▸ **Assignment**: Start at the line that contains "(445, 270) = (493, 498): brown". Repeat it and each line after it, exactly, up to and including the final line of the data.

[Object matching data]
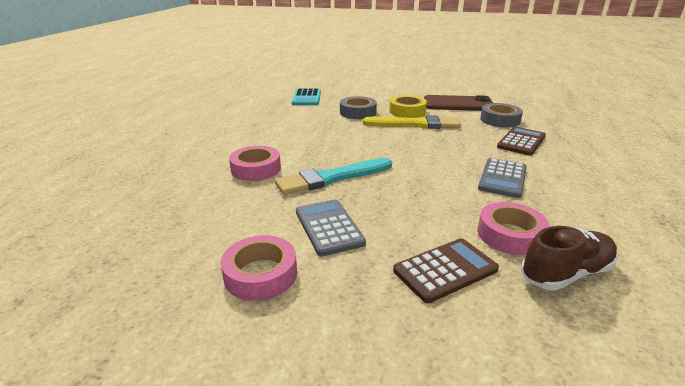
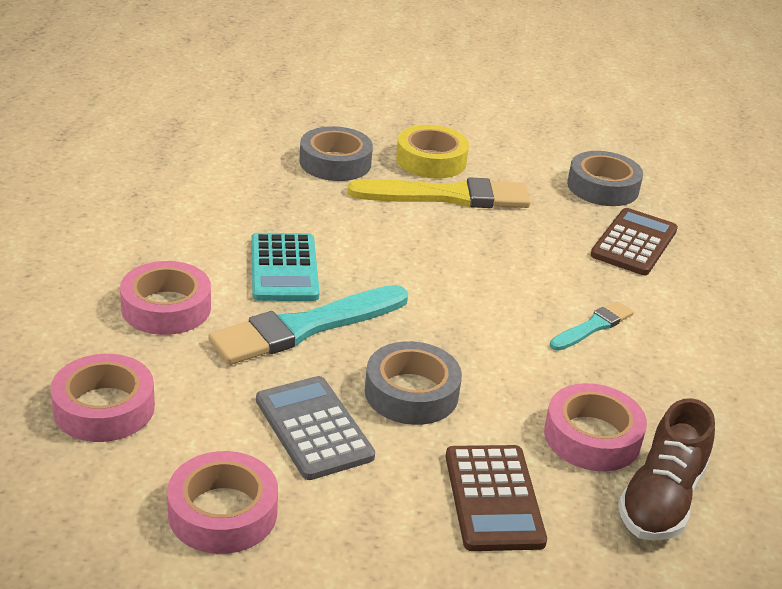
camera: 10 degrees left, 5 degrees up
(205, 215) = (104, 408): none -> pink tape
(306, 98) = (226, 117): turquoise calculator -> turquoise calculator (284, 268)
(391, 210) = (411, 393): none -> grey tape
(445, 270) = (493, 498): brown calculator -> brown calculator turned 120 degrees clockwise
(458, 104) = (528, 142): brown phone -> none
(502, 178) = (592, 327): grey calculator -> turquoise brush
(566, 273) = (661, 499): brown shoe -> brown shoe turned 150 degrees clockwise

▸ **Exercise output**:
(445, 270) = (493, 498): brown calculator -> brown calculator turned 120 degrees clockwise
(458, 104) = (528, 142): brown phone -> none
(502, 178) = (592, 327): grey calculator -> turquoise brush
(566, 273) = (661, 499): brown shoe -> brown shoe turned 150 degrees clockwise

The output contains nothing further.